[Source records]
Start of Block
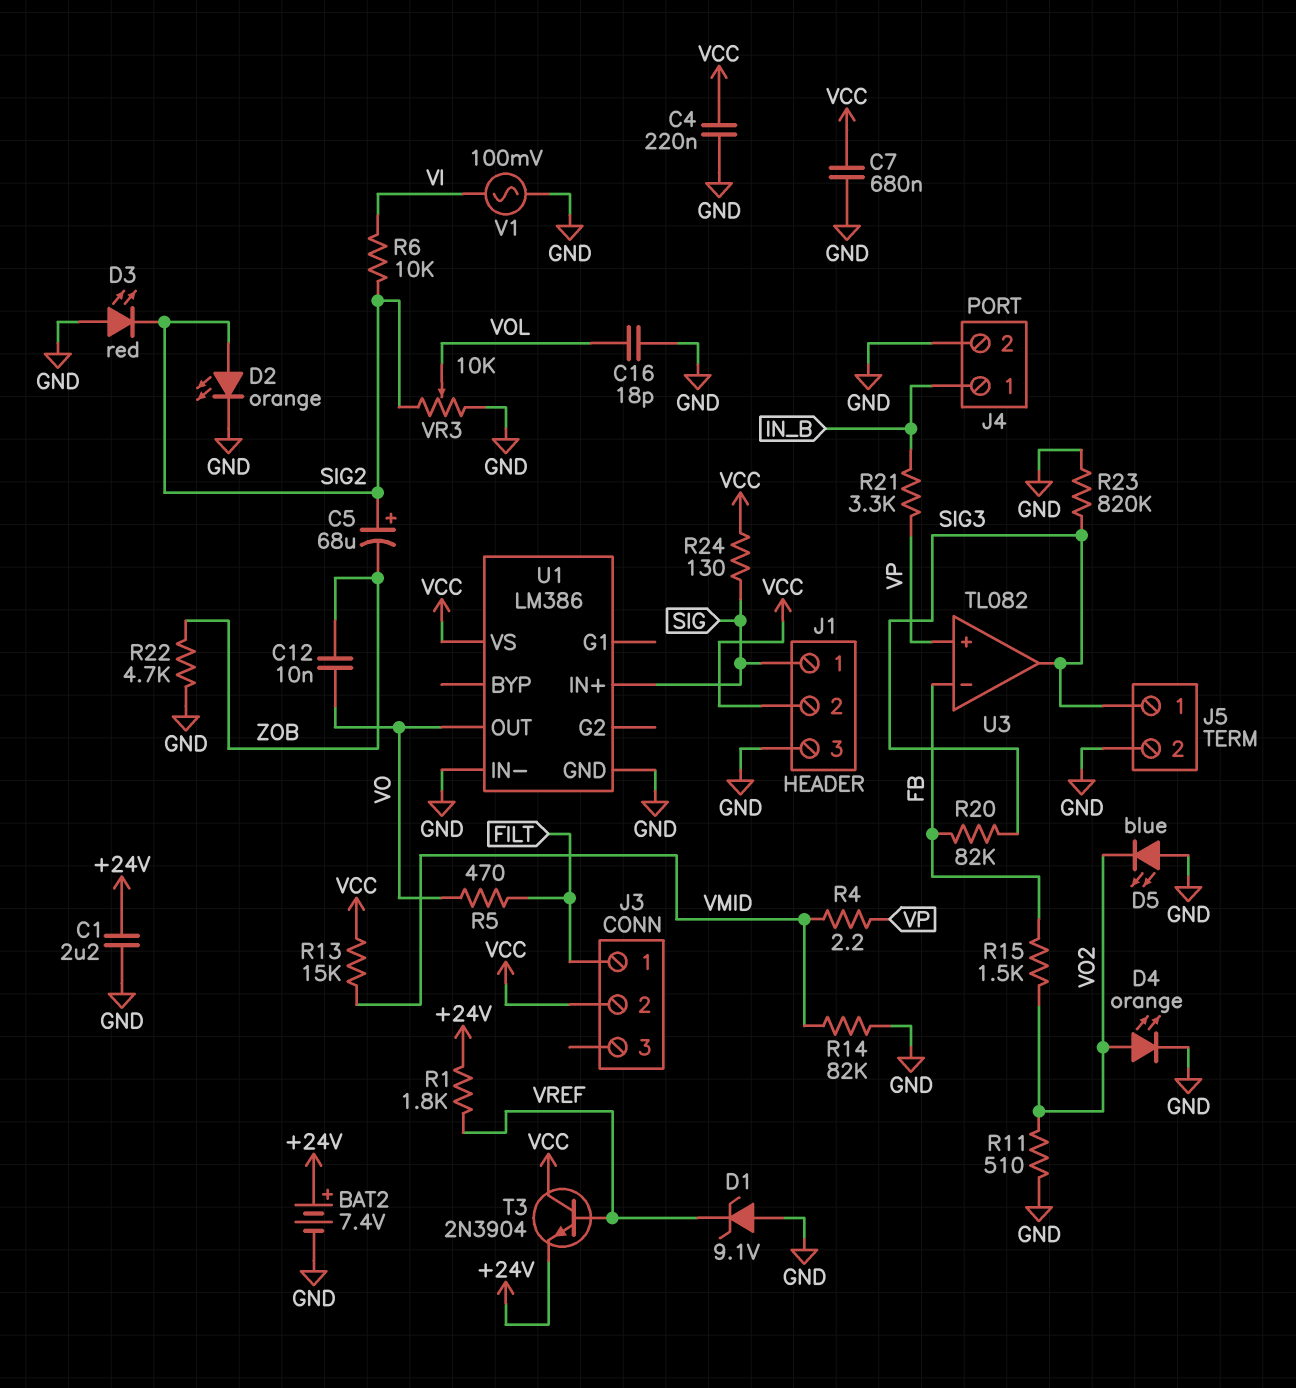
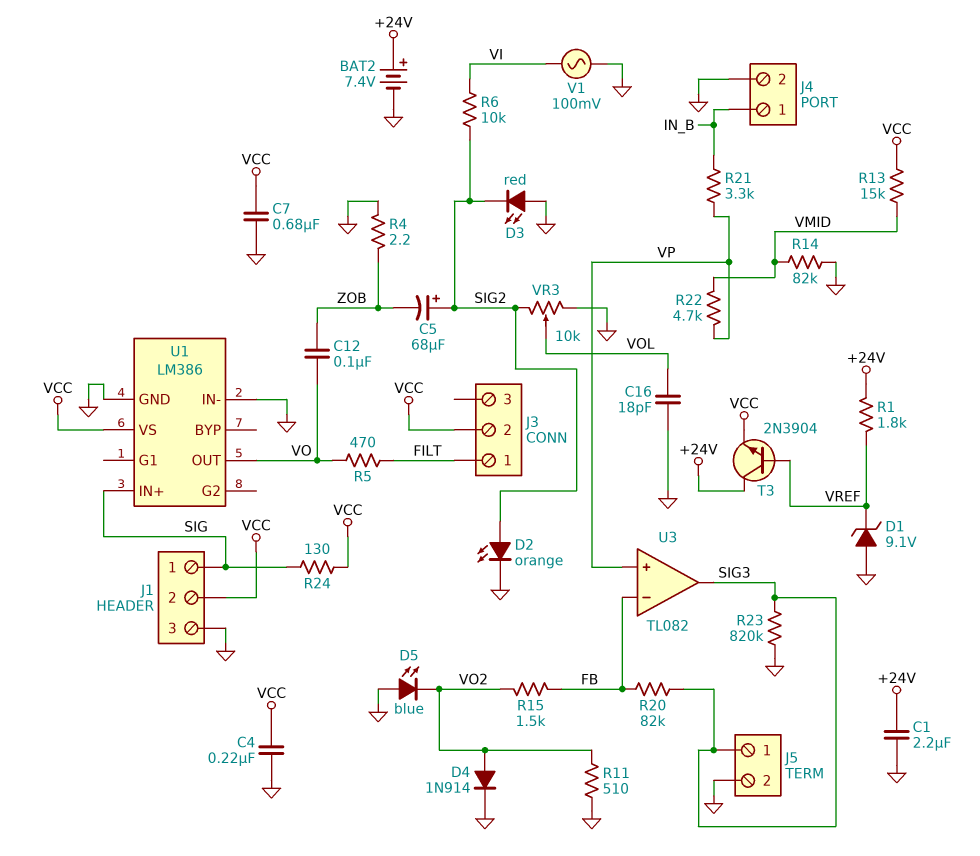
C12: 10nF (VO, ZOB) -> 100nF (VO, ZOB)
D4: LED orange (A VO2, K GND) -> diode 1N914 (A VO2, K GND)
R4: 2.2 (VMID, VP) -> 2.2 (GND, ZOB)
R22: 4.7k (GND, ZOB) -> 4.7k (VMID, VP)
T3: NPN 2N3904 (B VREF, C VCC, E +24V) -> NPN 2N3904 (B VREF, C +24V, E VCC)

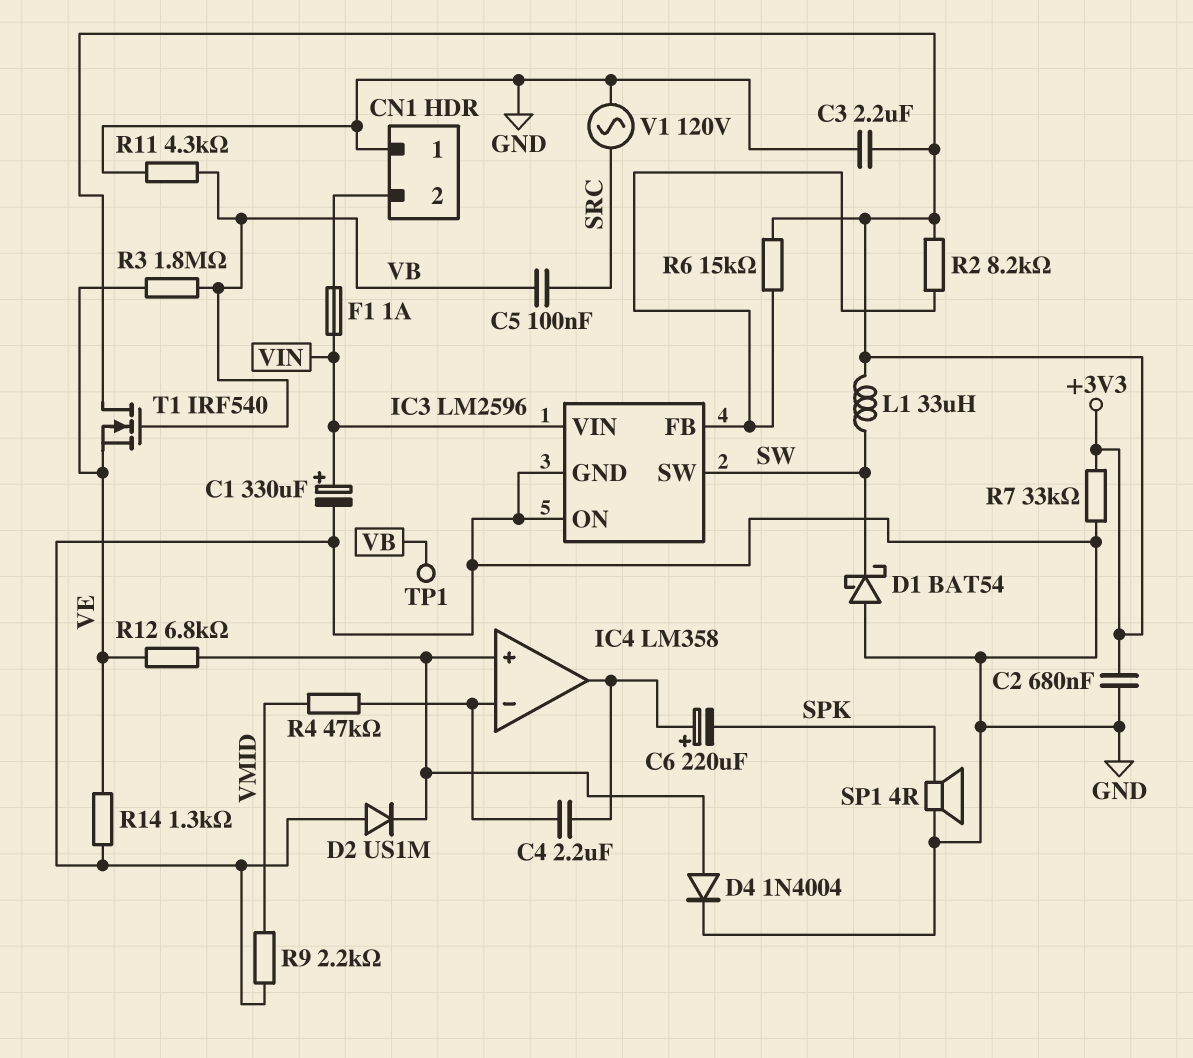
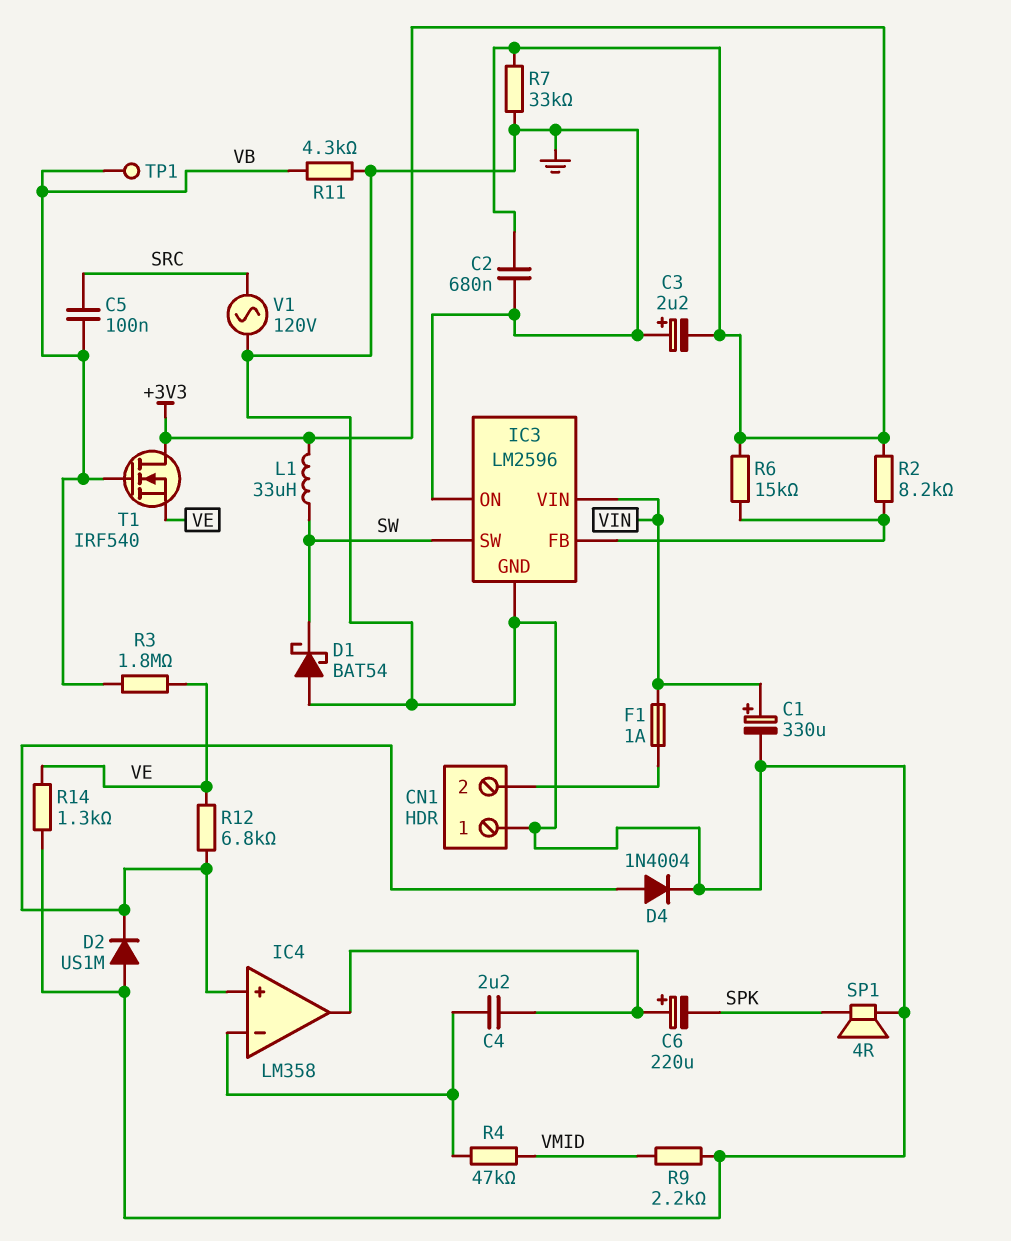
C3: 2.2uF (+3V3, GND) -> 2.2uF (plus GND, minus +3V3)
End of Block
Set down exactly, line for line, the data from the line that contains "D4: LED orange" through its last line, keeping pictures out.

D4: LED orange (A VO2, K GND) -> diode 1N914 (A VO2, K GND)
R4: 2.2 (VMID, VP) -> 2.2 (GND, ZOB)
R22: 4.7k (GND, ZOB) -> 4.7k (VMID, VP)
T3: NPN 2N3904 (B VREF, C VCC, E +24V) -> NPN 2N3904 (B VREF, C +24V, E VCC)

C3: 2.2uF (+3V3, GND) -> 2.2uF (plus GND, minus +3V3)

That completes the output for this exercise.